(Multi-image counting data)

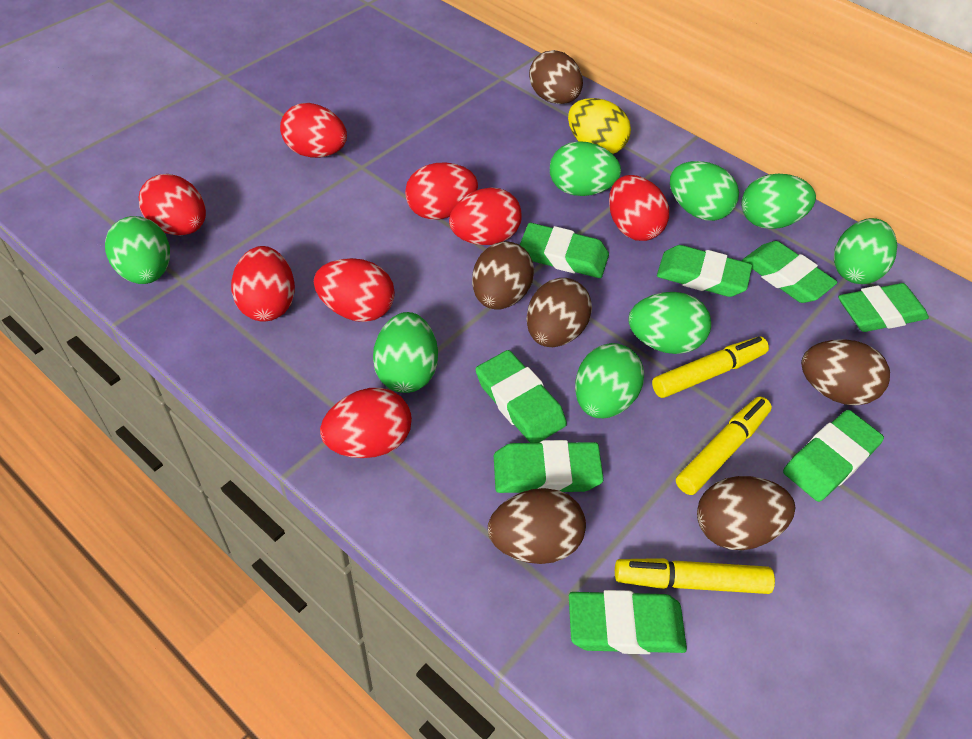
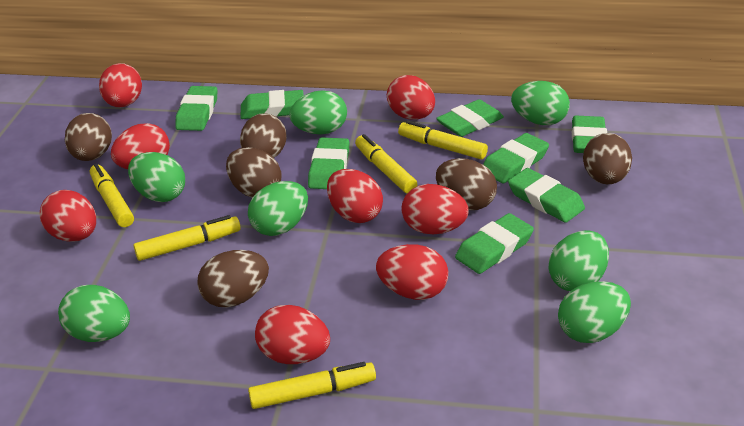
green egg: [105,216,170,284] [373,312,438,393] [550,141,621,196] [575,343,644,418] [628,292,711,354] [670,161,739,221] [741,174,816,229] [834,218,897,284] = 8 -> [58,285,130,342] [128,152,185,202] [248,181,308,236] [289,90,347,135] [511,81,570,125] [549,230,609,291] [558,281,631,343] = 7
yellow egg: [568,98,631,154] = 1 -> none = 0
yellow marker: [615,558,775,594] [652,336,769,398] [676,397,772,495] = 3 -> [90,164,134,227] [133,215,241,261] [248,362,376,409] [355,134,418,193] [398,120,488,159] = 5

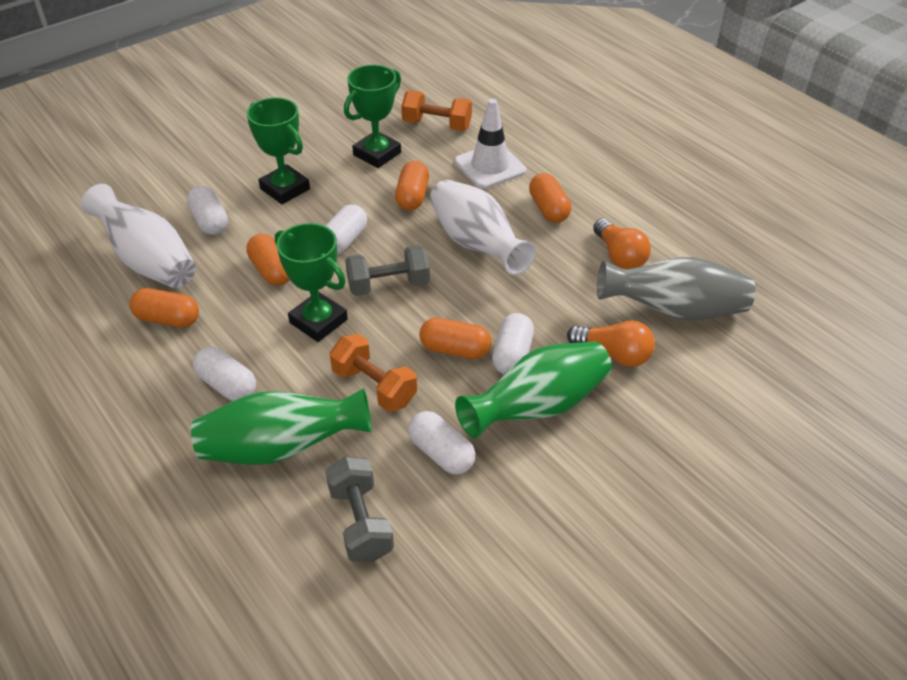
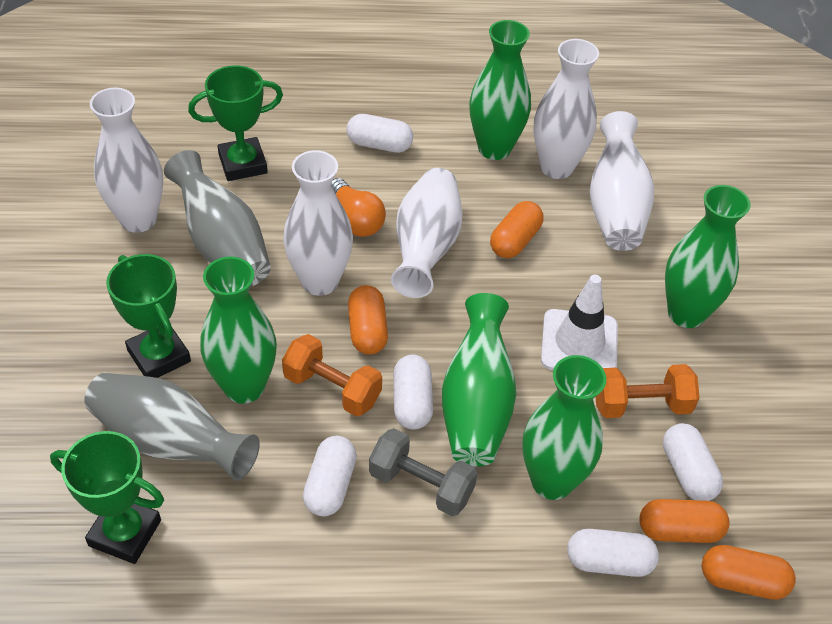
green vase: [191,388,371,465] [455,342,612,438] = 2 -> [200,256,277,404] [442,293,516,466] [469,20,531,160] [522,355,606,500] [665,185,751,328] = 5
grey dumbbell: [325,456,394,562] [345,245,430,296] = 2 -> [369,428,477,516] = 1
grey vase: [597,257,755,320] = 1 -> [84,373,260,481] [164,150,271,287] = 2
orange capsule: [130,288,199,327] [246,234,290,286] [395,161,429,210] [419,318,491,359] [529,173,571,223] = 5 -> [348,285,388,355] [490,201,544,258] [639,499,730,543] [702,545,796,600] = 4
orange light bulb: [567,320,655,367] [593,219,651,269] = 2 -> [331,178,386,237] = 1
white vase: [81,184,196,288] [430,180,536,275] = 2 -> [90,87,163,233] [283,150,353,296] [391,168,463,298] [534,39,599,179] [590,111,654,251] = 5

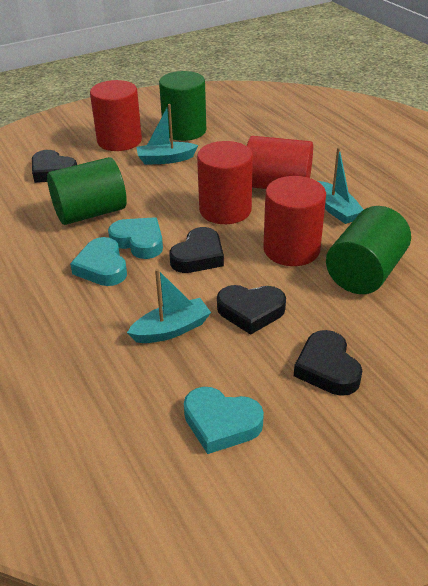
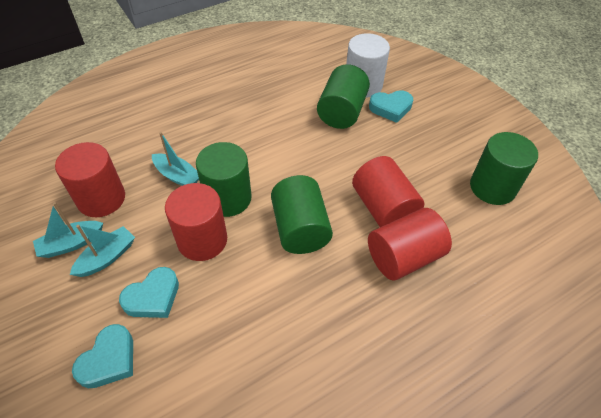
black heart: [32,150,77,183] [169,227,224,273] [217,285,286,335] [294,330,362,396] = 4 -> none = 0
green cylinder: [47,157,127,225] [159,71,206,141] [326,206,411,294] = 3 -> [196,142,251,217] [271,175,333,254] [317,64,370,129] [470,132,538,205] = 4
white cylinder: none = 0 -> [346,33,390,97] = 1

* _Assigned task_
Letter for letter, reproduce every record above and skip the pictures.

* _Output for this exercise_
green egg: [105,216,170,284] [373,312,438,393] [550,141,621,196] [575,343,644,418] [628,292,711,354] [670,161,739,221] [741,174,816,229] [834,218,897,284] = 8 -> [58,285,130,342] [128,152,185,202] [248,181,308,236] [289,90,347,135] [511,81,570,125] [549,230,609,291] [558,281,631,343] = 7
yellow egg: [568,98,631,154] = 1 -> none = 0
yellow marker: [615,558,775,594] [652,336,769,398] [676,397,772,495] = 3 -> [90,164,134,227] [133,215,241,261] [248,362,376,409] [355,134,418,193] [398,120,488,159] = 5

green vase: [191,388,371,465] [455,342,612,438] = 2 -> [200,256,277,404] [442,293,516,466] [469,20,531,160] [522,355,606,500] [665,185,751,328] = 5
grey dumbbell: [325,456,394,562] [345,245,430,296] = 2 -> [369,428,477,516] = 1
grey vase: [597,257,755,320] = 1 -> [84,373,260,481] [164,150,271,287] = 2
orange capsule: [130,288,199,327] [246,234,290,286] [395,161,429,210] [419,318,491,359] [529,173,571,223] = 5 -> [348,285,388,355] [490,201,544,258] [639,499,730,543] [702,545,796,600] = 4
orange light bulb: [567,320,655,367] [593,219,651,269] = 2 -> [331,178,386,237] = 1
white vase: [81,184,196,288] [430,180,536,275] = 2 -> [90,87,163,233] [283,150,353,296] [391,168,463,298] [534,39,599,179] [590,111,654,251] = 5

black heart: [32,150,77,183] [169,227,224,273] [217,285,286,335] [294,330,362,396] = 4 -> none = 0
green cylinder: [47,157,127,225] [159,71,206,141] [326,206,411,294] = 3 -> [196,142,251,217] [271,175,333,254] [317,64,370,129] [470,132,538,205] = 4
white cylinder: none = 0 -> [346,33,390,97] = 1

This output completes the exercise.